What is needed: Search the data for the word "diamond" and copy each line that has it.

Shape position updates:
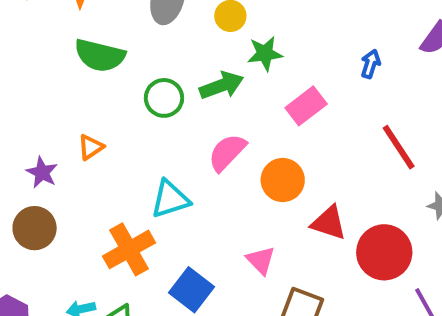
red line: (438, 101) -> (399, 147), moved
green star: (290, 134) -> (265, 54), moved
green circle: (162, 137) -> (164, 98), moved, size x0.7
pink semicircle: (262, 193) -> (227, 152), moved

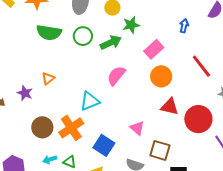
green circle: (164, 98) -> (83, 36), moved
orange circle: (283, 180) -> (161, 76), moved
brown circle: (35, 228) -> (42, 127), moved

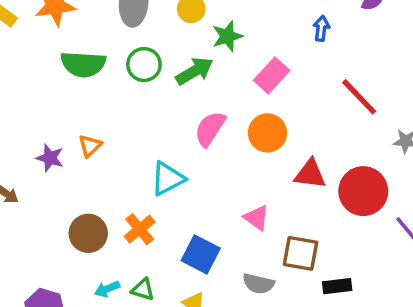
orange circle: (161, 76) -> (267, 133), moved
purple star: (25, 93) -> (50, 158), moved
orange cross: (71, 128) -> (140, 229), size x0.7

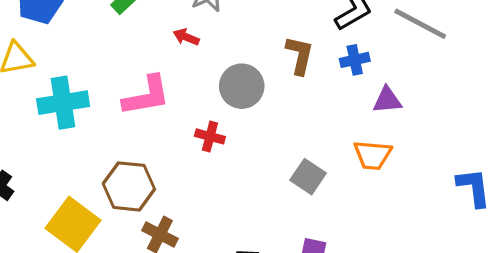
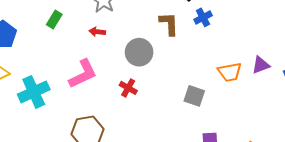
purple triangle: (387, 100) -> (261, 65), moved
red cross: (210, 136) -> (128, 88), turned 30

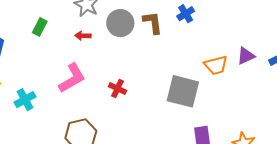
gray circle: (139, 52) -> (120, 23), moved
cyan cross: (34, 92) -> (25, 100), size x0.7
gray square: (194, 96) -> (183, 91), size x1.6

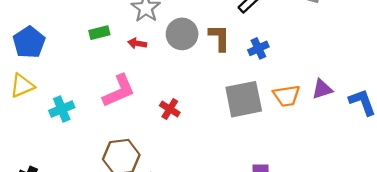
blue cross: (186, 14) -> (258, 48), moved
green rectangle: (40, 27) -> (99, 33), moved, turned 42
gray square: (183, 91) -> (244, 99), moved, turned -32

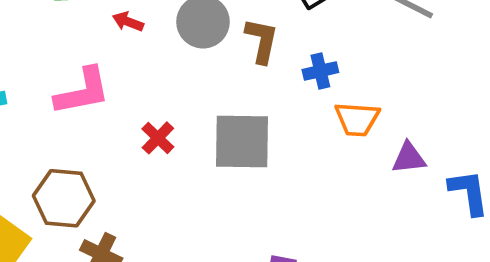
orange trapezoid: (287, 96) -> (357, 119), moved
gray square: (244, 99) -> (242, 141), moved

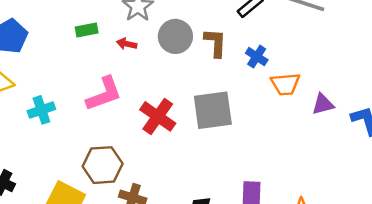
blue cross: (320, 71) -> (257, 57), turned -35
red cross: (158, 138) -> (158, 116), size x1.6

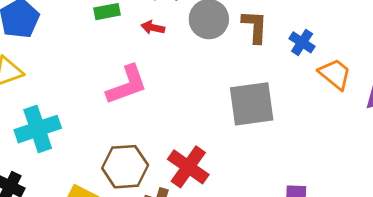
orange trapezoid: (285, 84) -> (335, 74), turned -136
cyan cross: (41, 110) -> (38, 129), moved, size x1.4
red cross: (158, 116) -> (188, 167), moved

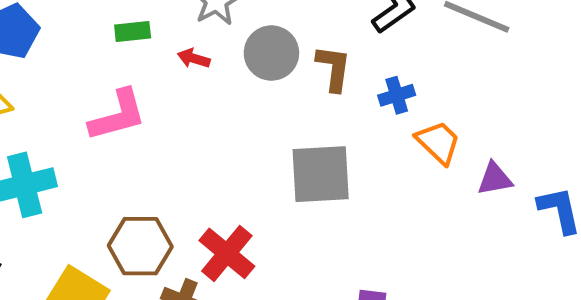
blue cross: (302, 42) -> (397, 95), turned 35
pink L-shape: (127, 85) -> (118, 115), moved

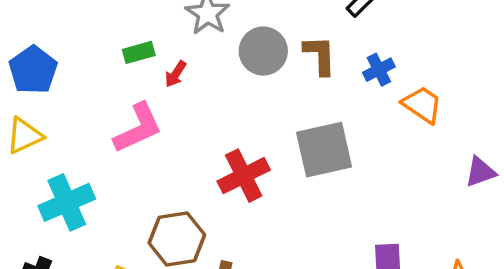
red arrow: (194, 58) -> (176, 74), moved, turned -64
purple triangle: (495, 179) -> (480, 172), moved
red cross: (227, 253) -> (244, 176), moved, turned 33

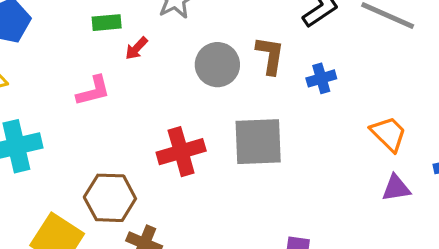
gray circle: (263, 51) -> (217, 65), moved
orange trapezoid: (422, 105) -> (389, 134), moved
pink L-shape: (138, 128) -> (93, 91), size x0.7

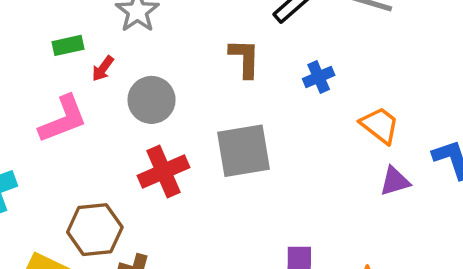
gray circle: (217, 65) -> (152, 100), moved
blue cross: (321, 78) -> (319, 77), moved
pink L-shape: (93, 91) -> (63, 119), size x1.4

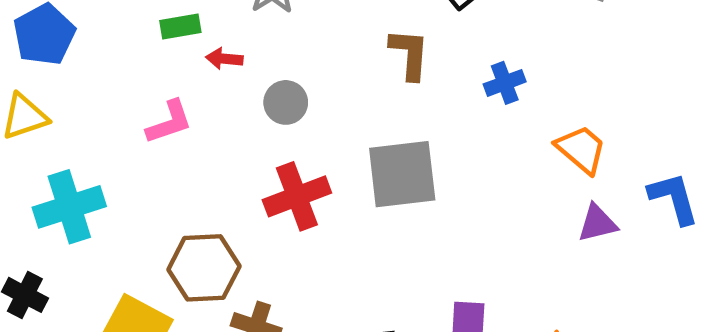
red arrow: (103, 69) -> (224, 59), turned 56
gray circle: (152, 100) -> (286, 102), size x0.7
pink L-shape: (63, 119) -> (169, 122), size x0.7

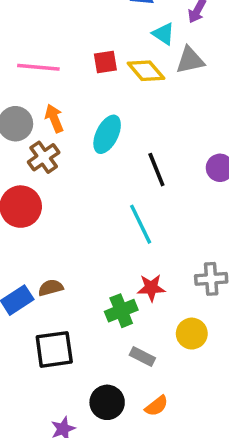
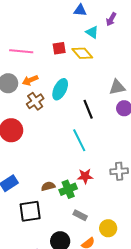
gray triangle: (190, 60) -> (117, 87), moved
orange arrow: (54, 118) -> (30, 80), turned -91
brown cross: (44, 157) -> (35, 101), moved
brown semicircle: (51, 288) -> (48, 186), moved
yellow circle: (192, 334) -> (108, 228), moved

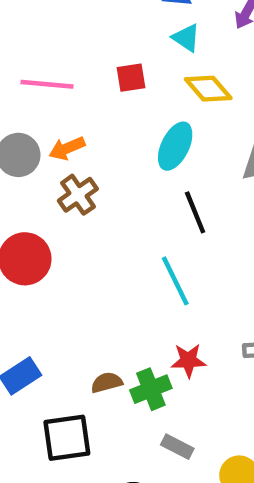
cyan triangle: (92, 32) -> (186, 38), moved
yellow diamond: (82, 53) -> (208, 89), moved
cyan ellipse: (60, 89) -> (175, 146), moved

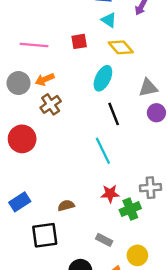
green cross: (151, 389) -> (130, 209), moved

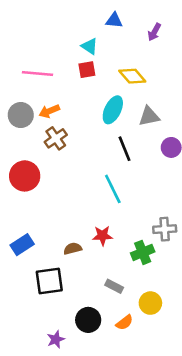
cyan triangle: (109, 20) -> (89, 46), moved
gray triangle: (148, 88) -> (149, 116), moved
red star: (110, 194) -> (102, 236), moved

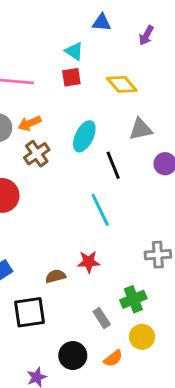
cyan ellipse: (113, 110) -> (84, 136), moved
green cross: (143, 252) -> (133, 299), moved
gray rectangle: (114, 286) -> (102, 318), turned 30

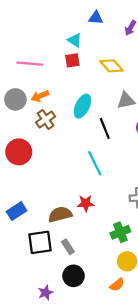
brown semicircle: (55, 276) -> (60, 214), size x1.5
gray rectangle: (102, 318) -> (68, 247), moved
orange semicircle: (113, 358) -> (117, 285), moved

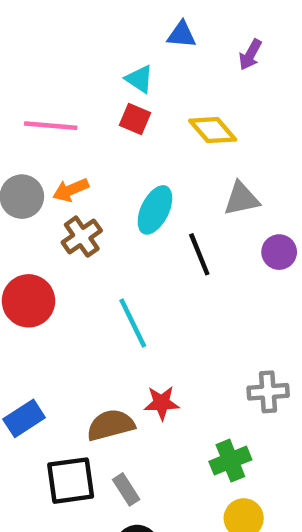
red square: (72, 60) -> (135, 119), turned 32
cyan line: (95, 163) -> (133, 323), moved

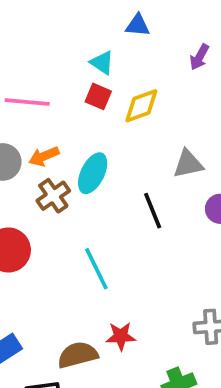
purple arrow: (250, 55) -> (199, 57), moved
yellow diamond: (213, 130) -> (141, 106), moved, turned -69
cyan ellipse: (155, 210) -> (93, 173), moved

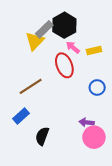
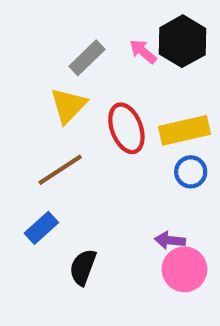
black hexagon: (64, 25) -> (182, 41), moved
yellow triangle: (35, 41) -> (68, 105), moved
pink arrow: (73, 47) -> (143, 52), moved
yellow rectangle: (94, 51) -> (184, 130), moved, size x1.6

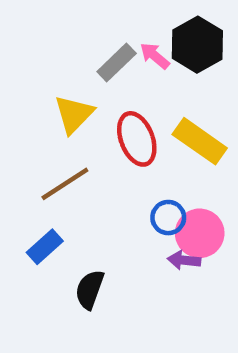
gray rectangle: (87, 58) -> (117, 63), moved
yellow rectangle: (184, 130) -> (200, 141), turned 48
blue circle: (191, 172) -> (168, 218), moved
pink circle: (184, 269) -> (200, 233), moved

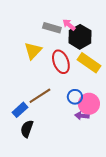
black hexagon: (197, 45) -> (80, 37), moved
gray rectangle: (117, 63) -> (52, 28), turned 60
brown line: (65, 184) -> (40, 96), moved
black semicircle: (90, 289) -> (27, 129), moved

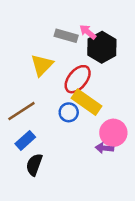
red ellipse: (61, 62) -> (78, 79), turned 60
yellow rectangle: (89, 63) -> (87, 102), moved
brown line: (40, 96) -> (21, 111), moved
blue circle: (75, 97) -> (69, 112), moved

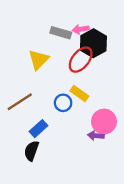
pink arrow: (88, 32) -> (81, 29), turned -49
red ellipse: (78, 79) -> (81, 60), moved
yellow rectangle: (87, 102) -> (79, 93), size x0.7
blue rectangle: (25, 140) -> (39, 129), moved

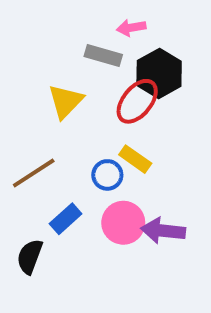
pink arrow: (81, 29) -> (131, 28), moved
pink circle: (104, 122) -> (123, 223), moved
purple arrow: (96, 136) -> (163, 231), size x1.5
black semicircle: (32, 151) -> (30, 257), moved

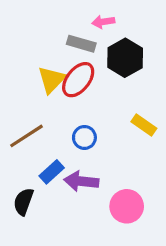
red ellipse: (137, 101) -> (78, 80), moved
yellow rectangle: (135, 159) -> (144, 125), moved
pink circle: (123, 223) -> (127, 206), moved
purple arrow: (163, 231) -> (81, 181), moved

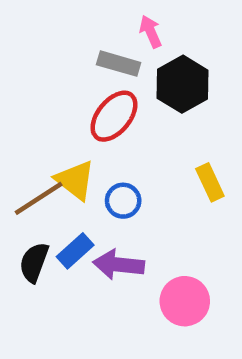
pink arrow: (103, 22) -> (151, 32), turned 75
yellow triangle: (52, 80) -> (75, 180), moved, turned -36
yellow rectangle: (144, 125) -> (210, 182), turned 30
black semicircle: (23, 202) -> (34, 262), moved

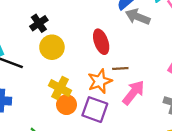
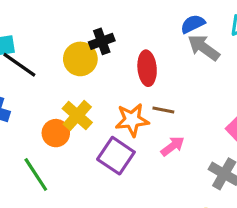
black cross: (39, 23) -> (102, 41), moved
pink arrow: (133, 92) -> (173, 146), size x0.7
orange circle: (67, 105) -> (56, 133), moved

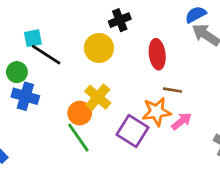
black cross: (102, 41) -> (120, 20), moved
orange star: (132, 120) -> (157, 112), moved
green line: (36, 175) -> (78, 138), moved

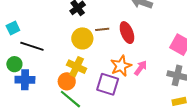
cyan square: (33, 38) -> (13, 28), moved
yellow circle: (99, 48) -> (82, 38), moved
red ellipse: (157, 54) -> (127, 33), moved
brown line: (173, 90) -> (102, 29), moved

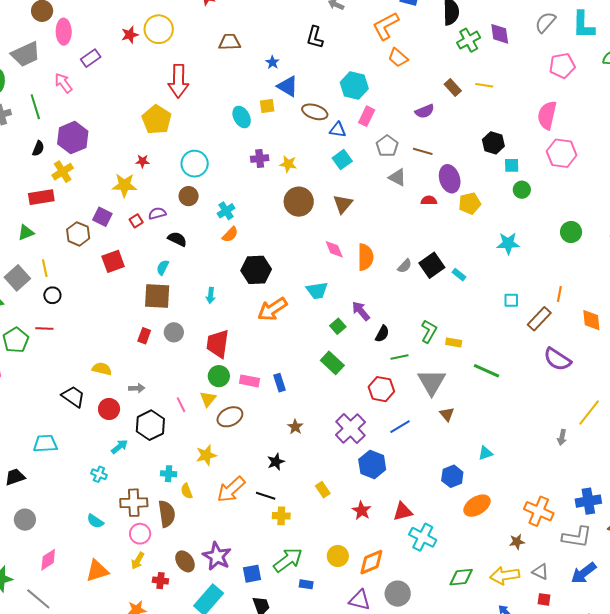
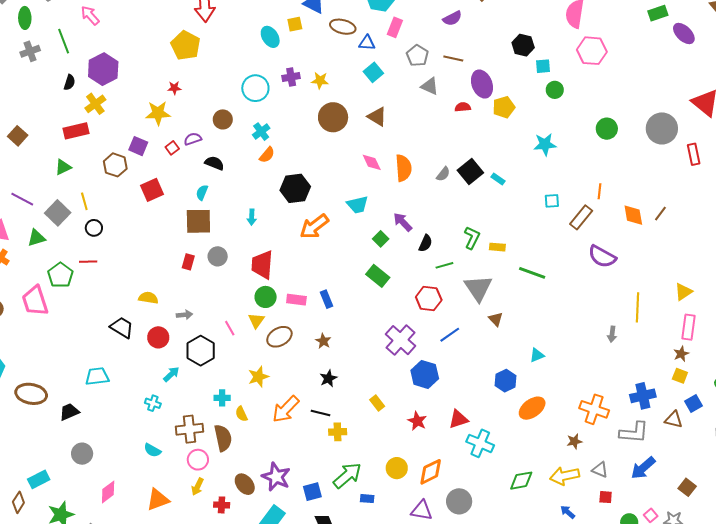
cyan circle: (195, 164) -> (255, 88), moved
brown triangle: (343, 204) -> (377, 117), turned -35
yellow line: (589, 413) -> (637, 307), turned -32
brown star: (295, 427) -> (323, 341), moved

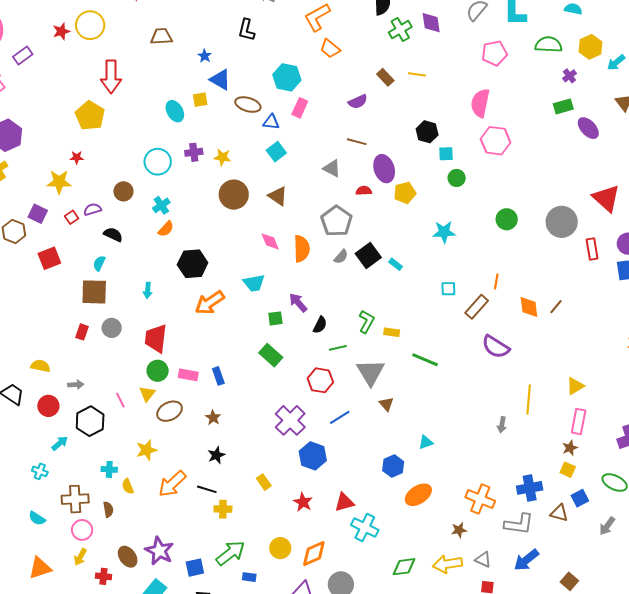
gray pentagon: (417, 56) -> (337, 221), moved, size x1.4
green square: (381, 239) -> (275, 318), turned 35
brown semicircle: (223, 438) -> (108, 509), size x0.6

Response for this exercise:
yellow diamond: (82, 53) -> (208, 89), moved
yellow diamond: (213, 130) -> (141, 106), moved, turned -69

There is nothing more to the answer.